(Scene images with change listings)
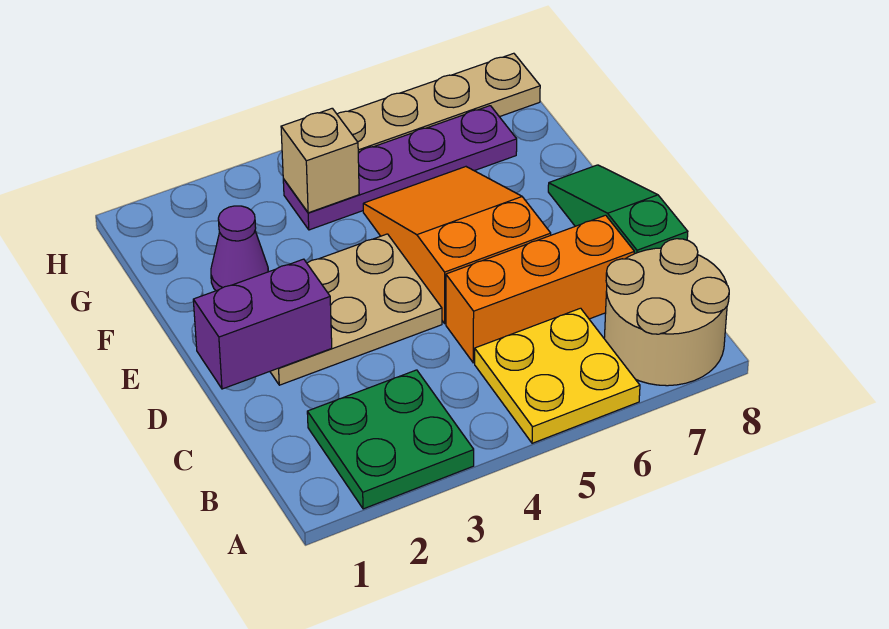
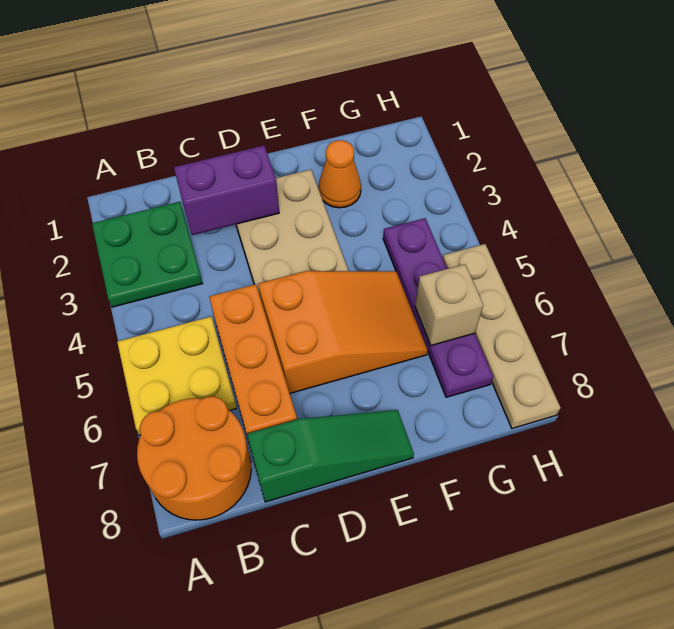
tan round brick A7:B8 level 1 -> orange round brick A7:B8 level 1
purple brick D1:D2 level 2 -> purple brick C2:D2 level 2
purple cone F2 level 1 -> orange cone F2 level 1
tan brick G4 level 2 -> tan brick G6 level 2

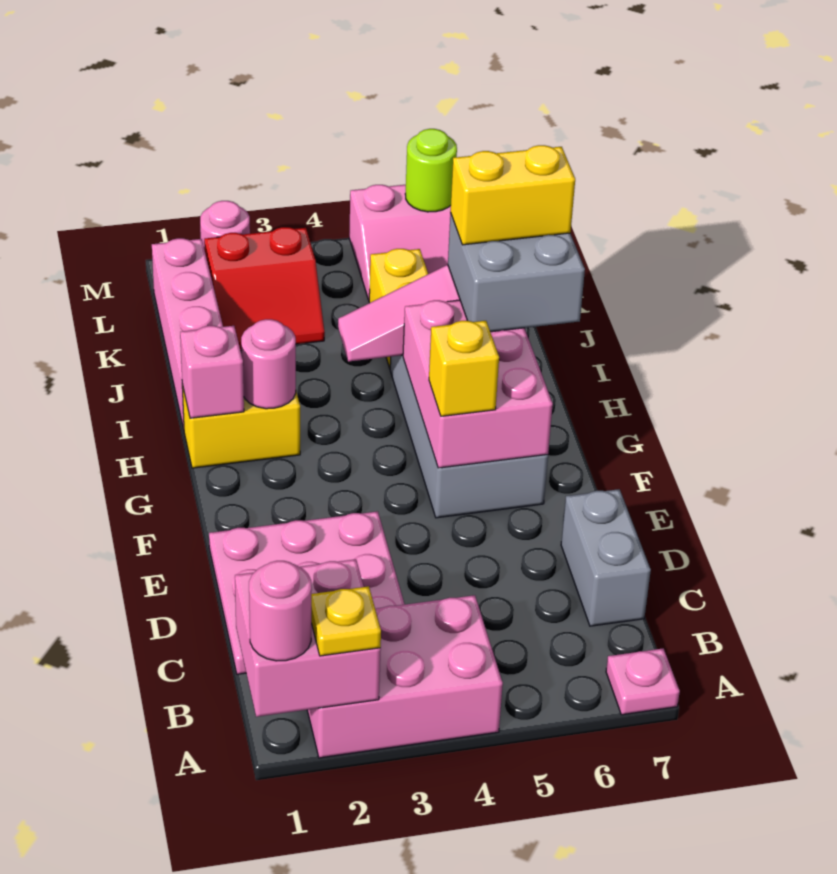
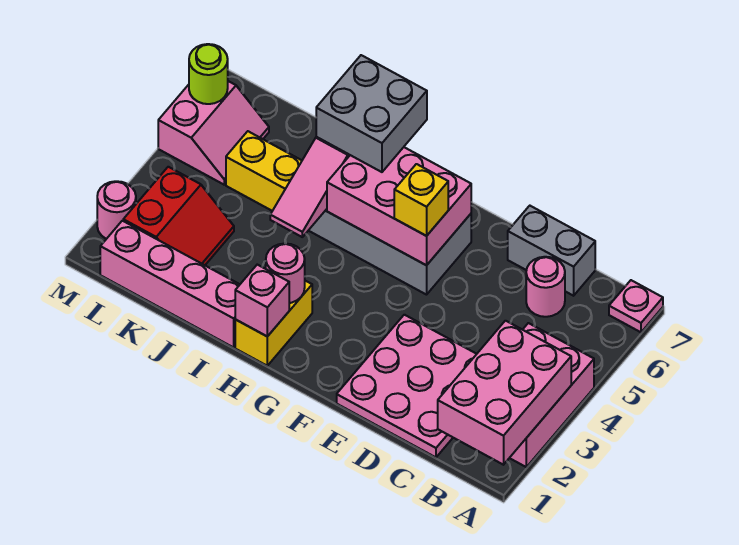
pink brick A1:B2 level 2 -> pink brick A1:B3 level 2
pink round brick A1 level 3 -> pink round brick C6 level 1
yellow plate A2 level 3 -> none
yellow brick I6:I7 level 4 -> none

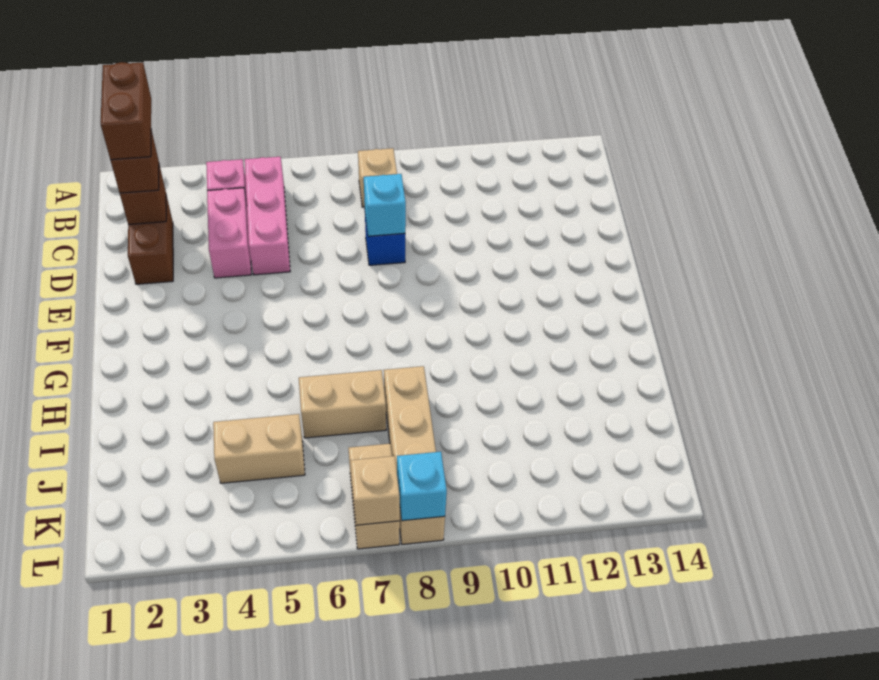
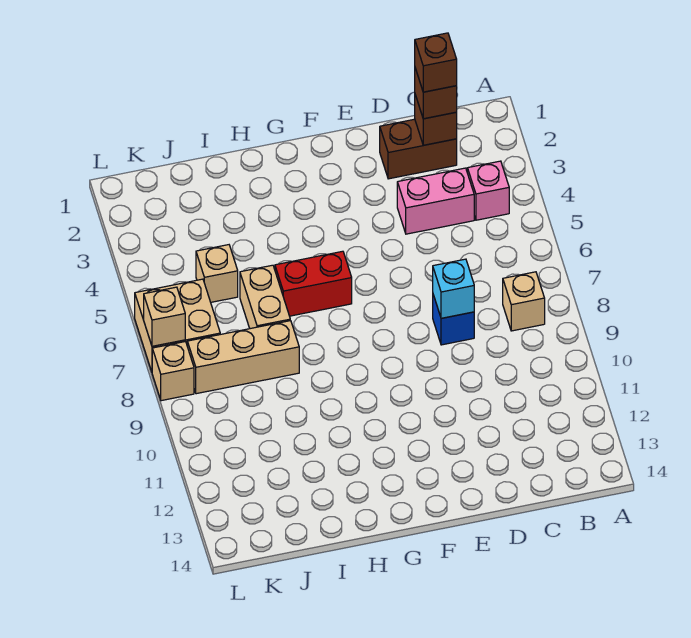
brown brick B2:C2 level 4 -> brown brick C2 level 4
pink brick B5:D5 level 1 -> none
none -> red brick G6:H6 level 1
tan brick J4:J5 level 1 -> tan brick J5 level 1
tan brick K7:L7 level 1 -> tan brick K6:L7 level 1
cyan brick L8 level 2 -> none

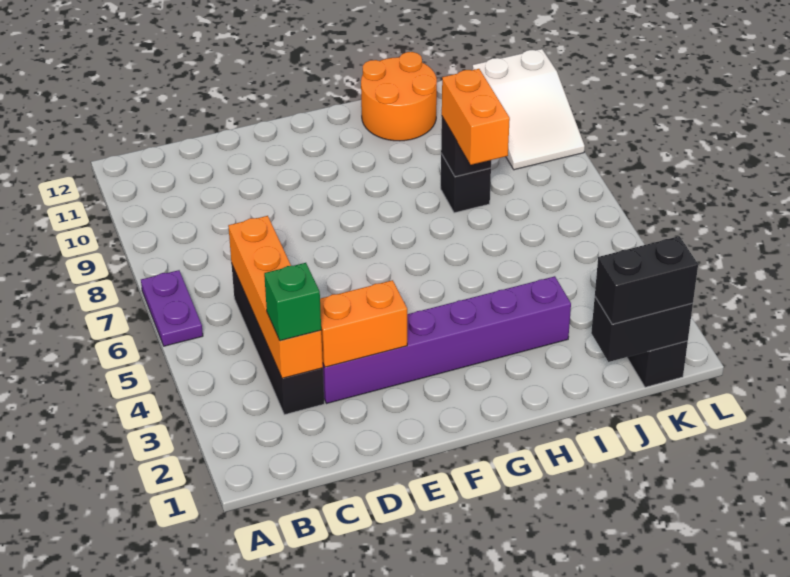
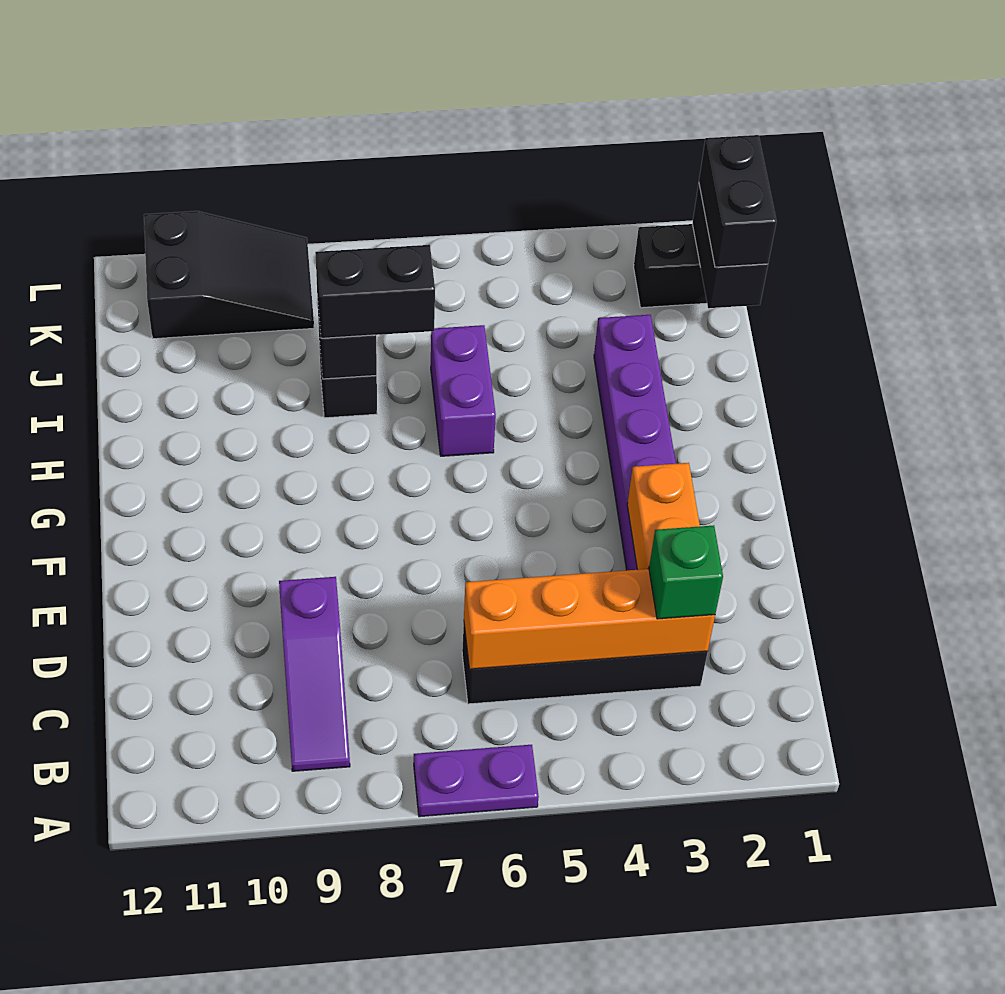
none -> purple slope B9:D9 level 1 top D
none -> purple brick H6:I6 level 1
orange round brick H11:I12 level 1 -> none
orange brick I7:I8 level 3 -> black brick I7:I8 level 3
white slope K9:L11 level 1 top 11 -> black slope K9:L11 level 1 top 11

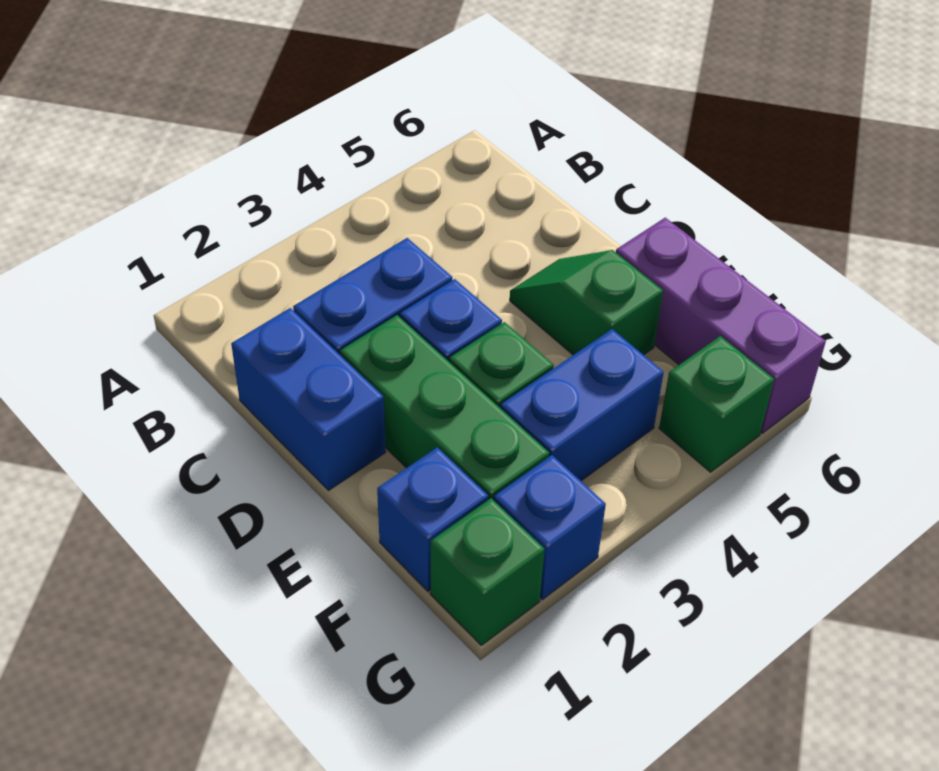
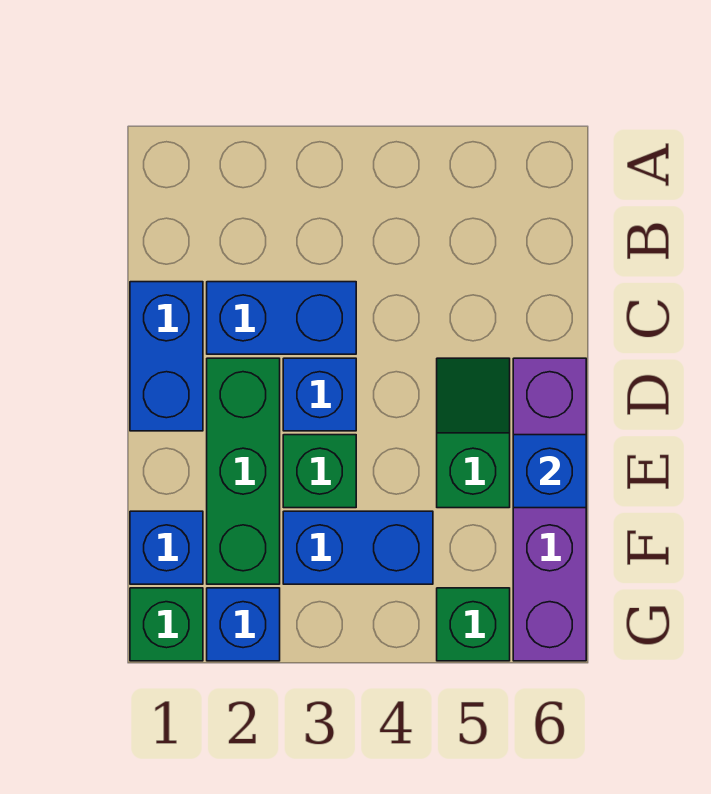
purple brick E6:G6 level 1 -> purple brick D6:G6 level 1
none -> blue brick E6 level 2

> What you should do
All entries above must be printed again verbatim, with images excluded.

> Solution for this task
tan round brick A7:B8 level 1 -> orange round brick A7:B8 level 1
purple brick D1:D2 level 2 -> purple brick C2:D2 level 2
purple cone F2 level 1 -> orange cone F2 level 1
tan brick G4 level 2 -> tan brick G6 level 2

pink brick A1:B2 level 2 -> pink brick A1:B3 level 2
pink round brick A1 level 3 -> pink round brick C6 level 1
yellow plate A2 level 3 -> none
yellow brick I6:I7 level 4 -> none

brown brick B2:C2 level 4 -> brown brick C2 level 4
pink brick B5:D5 level 1 -> none
none -> red brick G6:H6 level 1
tan brick J4:J5 level 1 -> tan brick J5 level 1
tan brick K7:L7 level 1 -> tan brick K6:L7 level 1
cyan brick L8 level 2 -> none

none -> purple slope B9:D9 level 1 top D
none -> purple brick H6:I6 level 1
orange round brick H11:I12 level 1 -> none
orange brick I7:I8 level 3 -> black brick I7:I8 level 3
white slope K9:L11 level 1 top 11 -> black slope K9:L11 level 1 top 11

purple brick E6:G6 level 1 -> purple brick D6:G6 level 1
none -> blue brick E6 level 2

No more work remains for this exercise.